Work order —
Two lines in the listing below mark the span: one contains "moved,juguete apilable [marrón],[272" and one contains "moved,tambor [rosa],[543 175". Reproduce both of them and everything between, exactly.

Segment Open

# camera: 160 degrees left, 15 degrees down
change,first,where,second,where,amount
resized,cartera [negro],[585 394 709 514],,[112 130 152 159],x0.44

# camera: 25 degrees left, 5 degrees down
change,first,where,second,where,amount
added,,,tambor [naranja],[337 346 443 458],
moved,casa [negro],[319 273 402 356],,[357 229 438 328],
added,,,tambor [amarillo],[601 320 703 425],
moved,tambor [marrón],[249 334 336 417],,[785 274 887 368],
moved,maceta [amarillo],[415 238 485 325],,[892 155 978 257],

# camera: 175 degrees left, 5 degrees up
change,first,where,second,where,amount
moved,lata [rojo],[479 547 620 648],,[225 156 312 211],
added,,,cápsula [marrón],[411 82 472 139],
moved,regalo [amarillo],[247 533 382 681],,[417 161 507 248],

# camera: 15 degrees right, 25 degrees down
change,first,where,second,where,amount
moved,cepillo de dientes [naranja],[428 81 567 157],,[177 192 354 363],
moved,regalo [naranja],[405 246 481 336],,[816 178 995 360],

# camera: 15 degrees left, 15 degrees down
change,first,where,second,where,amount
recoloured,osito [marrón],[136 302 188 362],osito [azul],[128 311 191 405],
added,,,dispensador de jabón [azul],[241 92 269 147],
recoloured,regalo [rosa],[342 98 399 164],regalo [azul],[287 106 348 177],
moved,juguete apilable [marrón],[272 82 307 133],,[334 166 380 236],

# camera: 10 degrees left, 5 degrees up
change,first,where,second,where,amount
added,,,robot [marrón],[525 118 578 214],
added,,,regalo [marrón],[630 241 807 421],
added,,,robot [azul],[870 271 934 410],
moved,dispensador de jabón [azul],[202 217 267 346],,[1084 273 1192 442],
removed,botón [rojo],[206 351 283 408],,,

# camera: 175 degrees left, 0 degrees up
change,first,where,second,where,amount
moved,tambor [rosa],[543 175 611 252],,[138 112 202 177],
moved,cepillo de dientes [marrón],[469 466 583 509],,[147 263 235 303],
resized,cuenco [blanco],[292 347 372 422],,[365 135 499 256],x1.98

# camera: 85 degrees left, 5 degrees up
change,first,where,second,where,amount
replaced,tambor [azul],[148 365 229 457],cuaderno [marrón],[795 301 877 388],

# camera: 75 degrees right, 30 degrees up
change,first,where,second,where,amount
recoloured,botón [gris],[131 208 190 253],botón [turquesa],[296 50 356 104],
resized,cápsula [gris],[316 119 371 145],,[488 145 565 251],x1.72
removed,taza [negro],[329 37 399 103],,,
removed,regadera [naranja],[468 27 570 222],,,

Segment Closed

Answer space —
moved,juguete apilable [marrón],[272 82 307 133],,[334 166 380 236],

# camera: 10 degrees left, 5 degrees up
change,first,where,second,where,amount
added,,,robot [marrón],[525 118 578 214],
added,,,regalo [marrón],[630 241 807 421],
added,,,robot [azul],[870 271 934 410],
moved,dispensador de jabón [azul],[202 217 267 346],,[1084 273 1192 442],
removed,botón [rojo],[206 351 283 408],,,

# camera: 175 degrees left, 0 degrees up
change,first,where,second,where,amount
moved,tambor [rosa],[543 175 611 252],,[138 112 202 177],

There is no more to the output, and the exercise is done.